(Collected data entries)

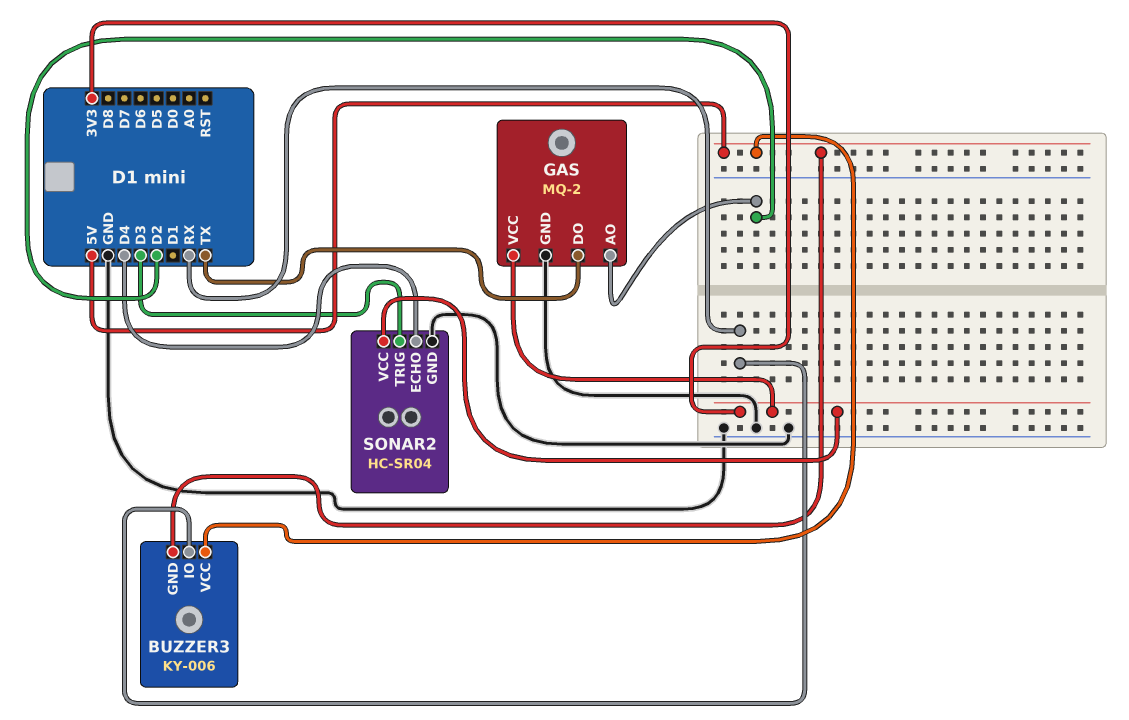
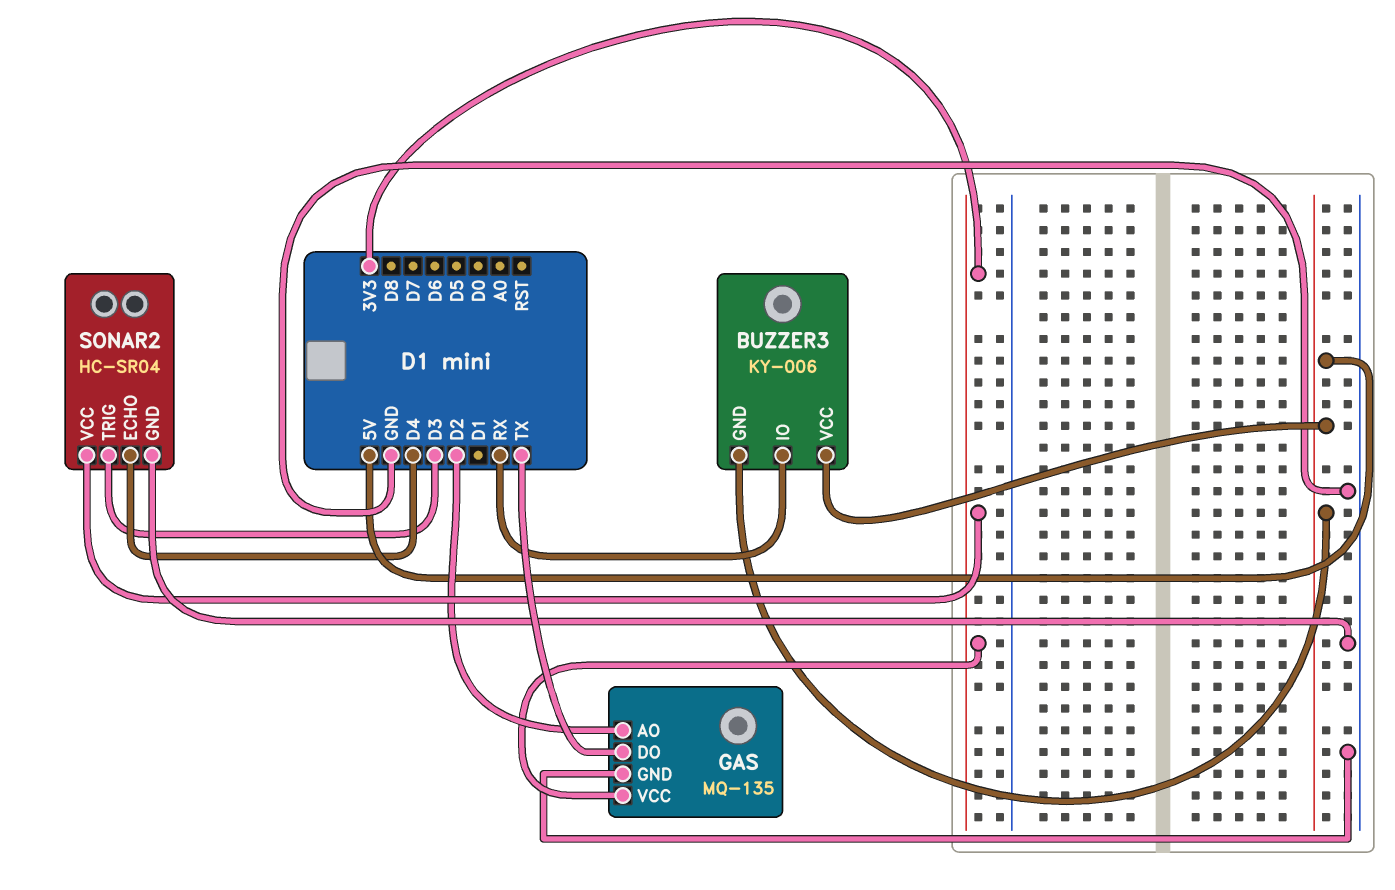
GAS: MQ-2 -> MQ-135

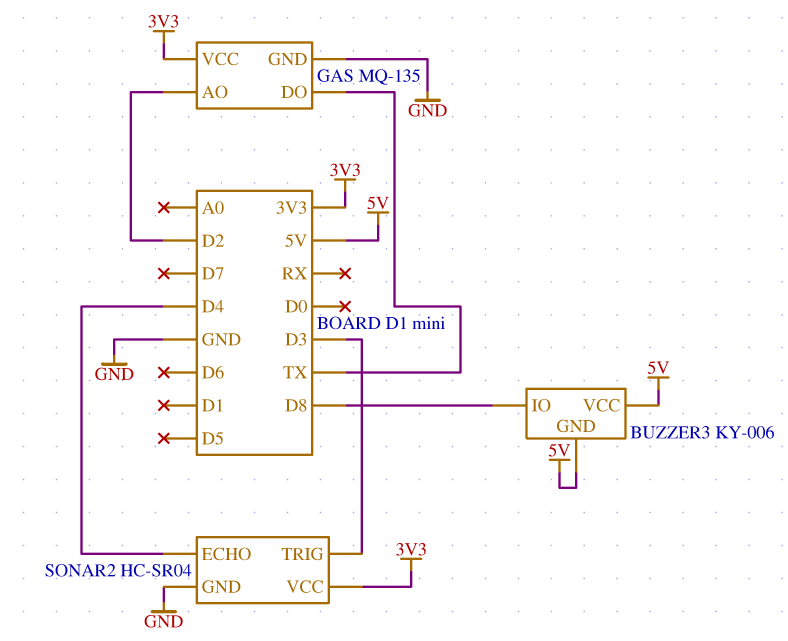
BUZZER3 pin IO: RX -> D8

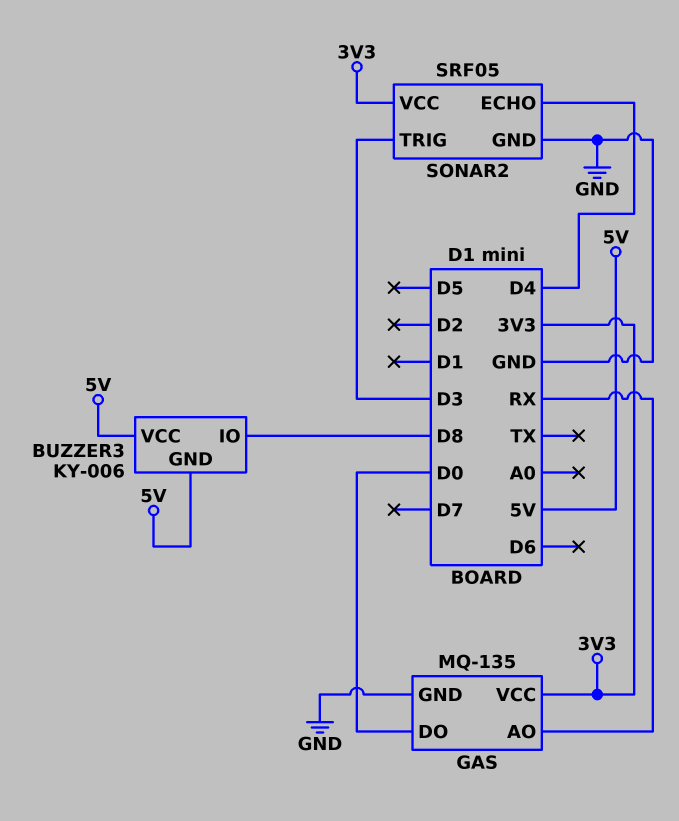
GAS pin AO: D2 -> RX
GAS pin DO: TX -> D0
SONAR2: HC-SR04 -> SRF05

▸ **What the task requires**
Would you give the records again exactly, dropping the pictures?

▸ **Response to the exercise**
GAS: MQ-2 -> MQ-135

BUZZER3 pin IO: RX -> D8

GAS pin AO: D2 -> RX
GAS pin DO: TX -> D0
SONAR2: HC-SR04 -> SRF05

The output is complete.